»»

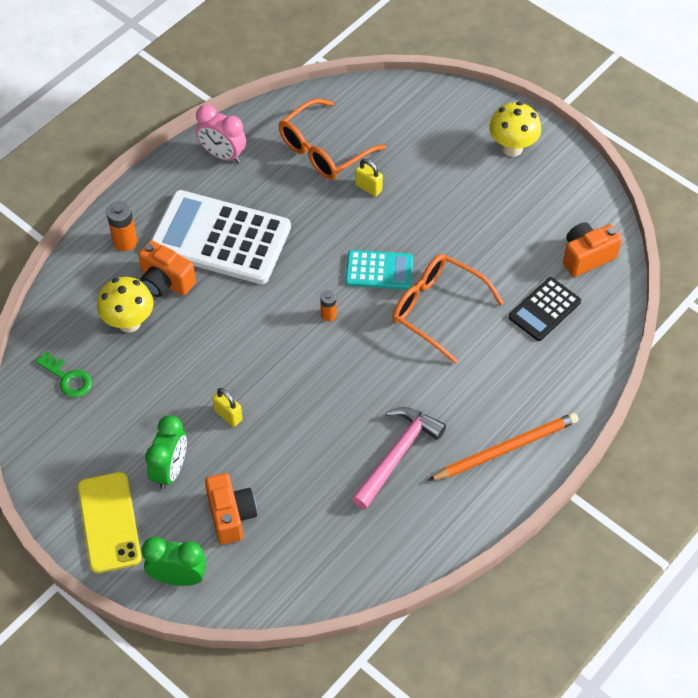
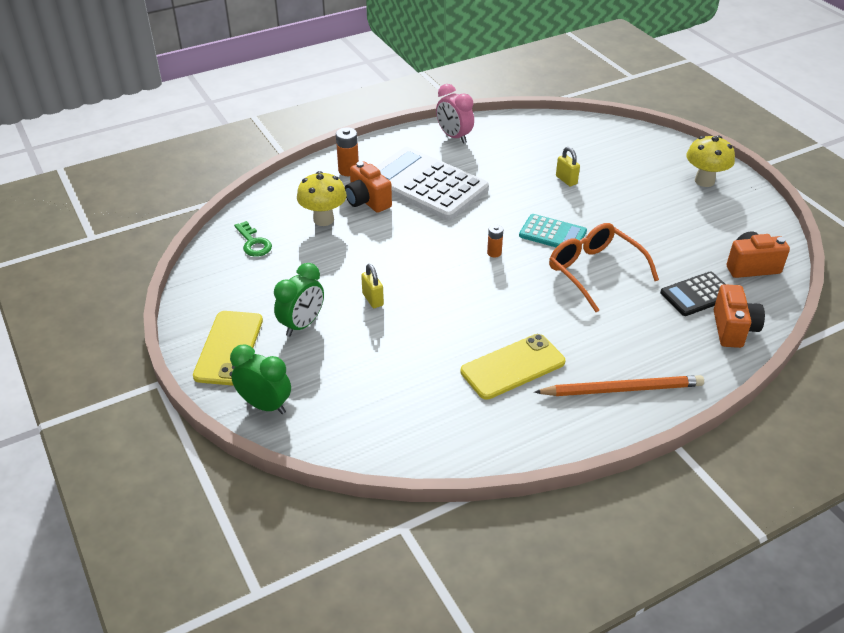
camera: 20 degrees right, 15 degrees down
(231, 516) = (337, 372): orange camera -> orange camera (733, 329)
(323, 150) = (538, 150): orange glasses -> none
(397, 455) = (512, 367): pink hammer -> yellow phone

««

## What to do
Here the job is to print all the data exactly, skipping any image.

## Written response
camera: 20 degrees right, 15 degrees down
(231, 516) = (337, 372): orange camera -> orange camera (733, 329)
(323, 150) = (538, 150): orange glasses -> none
(397, 455) = (512, 367): pink hammer -> yellow phone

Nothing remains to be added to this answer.